§ WHAT IS EXPECTED:
Word for word, transcribe every line below.

(Object transformation records)
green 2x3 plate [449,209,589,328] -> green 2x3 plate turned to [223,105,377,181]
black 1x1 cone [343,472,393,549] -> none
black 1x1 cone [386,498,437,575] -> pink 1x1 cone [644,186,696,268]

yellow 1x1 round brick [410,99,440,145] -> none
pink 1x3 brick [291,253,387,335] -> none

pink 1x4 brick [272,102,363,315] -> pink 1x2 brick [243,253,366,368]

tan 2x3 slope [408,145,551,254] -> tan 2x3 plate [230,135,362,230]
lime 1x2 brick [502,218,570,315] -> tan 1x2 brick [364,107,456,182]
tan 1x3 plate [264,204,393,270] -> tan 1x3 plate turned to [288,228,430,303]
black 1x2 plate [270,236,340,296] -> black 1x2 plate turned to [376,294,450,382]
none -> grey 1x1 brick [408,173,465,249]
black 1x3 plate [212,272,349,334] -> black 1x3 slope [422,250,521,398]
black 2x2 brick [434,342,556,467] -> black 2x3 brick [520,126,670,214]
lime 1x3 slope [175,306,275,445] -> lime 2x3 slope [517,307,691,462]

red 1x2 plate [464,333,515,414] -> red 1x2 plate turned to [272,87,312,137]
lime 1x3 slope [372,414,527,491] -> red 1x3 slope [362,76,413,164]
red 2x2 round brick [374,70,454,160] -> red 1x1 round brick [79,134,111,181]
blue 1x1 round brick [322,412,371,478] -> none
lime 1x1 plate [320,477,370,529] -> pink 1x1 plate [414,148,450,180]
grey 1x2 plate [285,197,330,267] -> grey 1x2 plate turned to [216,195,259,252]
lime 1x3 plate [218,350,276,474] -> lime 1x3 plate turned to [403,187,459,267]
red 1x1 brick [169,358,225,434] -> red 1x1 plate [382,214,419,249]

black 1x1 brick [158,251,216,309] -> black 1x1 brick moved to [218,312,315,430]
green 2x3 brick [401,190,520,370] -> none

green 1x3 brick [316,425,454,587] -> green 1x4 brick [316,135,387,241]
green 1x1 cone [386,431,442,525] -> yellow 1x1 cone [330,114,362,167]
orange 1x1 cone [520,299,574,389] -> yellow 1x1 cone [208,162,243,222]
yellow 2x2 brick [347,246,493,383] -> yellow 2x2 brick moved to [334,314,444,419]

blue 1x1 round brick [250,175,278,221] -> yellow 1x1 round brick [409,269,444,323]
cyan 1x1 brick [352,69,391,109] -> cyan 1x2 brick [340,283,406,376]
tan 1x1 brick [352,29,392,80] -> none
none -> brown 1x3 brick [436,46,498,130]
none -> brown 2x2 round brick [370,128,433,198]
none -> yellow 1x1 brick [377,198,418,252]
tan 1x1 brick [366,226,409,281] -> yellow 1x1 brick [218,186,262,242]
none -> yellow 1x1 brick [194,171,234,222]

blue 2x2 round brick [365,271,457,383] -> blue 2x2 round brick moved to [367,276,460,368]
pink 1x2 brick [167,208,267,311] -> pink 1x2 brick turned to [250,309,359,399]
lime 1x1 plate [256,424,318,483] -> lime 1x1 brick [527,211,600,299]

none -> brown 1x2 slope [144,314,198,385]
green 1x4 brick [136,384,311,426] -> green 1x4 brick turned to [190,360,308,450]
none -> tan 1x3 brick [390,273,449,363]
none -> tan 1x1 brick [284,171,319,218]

§ SOLUTION BELOW:
green 2x3 plate [449,209,589,328] -> green 2x3 plate turned to [223,105,377,181]
black 1x1 cone [343,472,393,549] -> none
black 1x1 cone [386,498,437,575] -> pink 1x1 cone [644,186,696,268]

yellow 1x1 round brick [410,99,440,145] -> none
pink 1x3 brick [291,253,387,335] -> none

pink 1x4 brick [272,102,363,315] -> pink 1x2 brick [243,253,366,368]

tan 2x3 slope [408,145,551,254] -> tan 2x3 plate [230,135,362,230]
lime 1x2 brick [502,218,570,315] -> tan 1x2 brick [364,107,456,182]
tan 1x3 plate [264,204,393,270] -> tan 1x3 plate turned to [288,228,430,303]
black 1x2 plate [270,236,340,296] -> black 1x2 plate turned to [376,294,450,382]
none -> grey 1x1 brick [408,173,465,249]
black 1x3 plate [212,272,349,334] -> black 1x3 slope [422,250,521,398]
black 2x2 brick [434,342,556,467] -> black 2x3 brick [520,126,670,214]
lime 1x3 slope [175,306,275,445] -> lime 2x3 slope [517,307,691,462]

red 1x2 plate [464,333,515,414] -> red 1x2 plate turned to [272,87,312,137]
lime 1x3 slope [372,414,527,491] -> red 1x3 slope [362,76,413,164]
red 2x2 round brick [374,70,454,160] -> red 1x1 round brick [79,134,111,181]
blue 1x1 round brick [322,412,371,478] -> none
lime 1x1 plate [320,477,370,529] -> pink 1x1 plate [414,148,450,180]
grey 1x2 plate [285,197,330,267] -> grey 1x2 plate turned to [216,195,259,252]
lime 1x3 plate [218,350,276,474] -> lime 1x3 plate turned to [403,187,459,267]
red 1x1 brick [169,358,225,434] -> red 1x1 plate [382,214,419,249]

black 1x1 brick [158,251,216,309] -> black 1x1 brick moved to [218,312,315,430]
green 2x3 brick [401,190,520,370] -> none

green 1x3 brick [316,425,454,587] -> green 1x4 brick [316,135,387,241]
green 1x1 cone [386,431,442,525] -> yellow 1x1 cone [330,114,362,167]
orange 1x1 cone [520,299,574,389] -> yellow 1x1 cone [208,162,243,222]
yellow 2x2 brick [347,246,493,383] -> yellow 2x2 brick moved to [334,314,444,419]

blue 1x1 round brick [250,175,278,221] -> yellow 1x1 round brick [409,269,444,323]
cyan 1x1 brick [352,69,391,109] -> cyan 1x2 brick [340,283,406,376]
tan 1x1 brick [352,29,392,80] -> none
none -> brown 1x3 brick [436,46,498,130]
none -> brown 2x2 round brick [370,128,433,198]
none -> yellow 1x1 brick [377,198,418,252]
tan 1x1 brick [366,226,409,281] -> yellow 1x1 brick [218,186,262,242]
none -> yellow 1x1 brick [194,171,234,222]

blue 2x2 round brick [365,271,457,383] -> blue 2x2 round brick moved to [367,276,460,368]
pink 1x2 brick [167,208,267,311] -> pink 1x2 brick turned to [250,309,359,399]
lime 1x1 plate [256,424,318,483] -> lime 1x1 brick [527,211,600,299]

none -> brown 1x2 slope [144,314,198,385]
green 1x4 brick [136,384,311,426] -> green 1x4 brick turned to [190,360,308,450]
none -> tan 1x3 brick [390,273,449,363]
none -> tan 1x1 brick [284,171,319,218]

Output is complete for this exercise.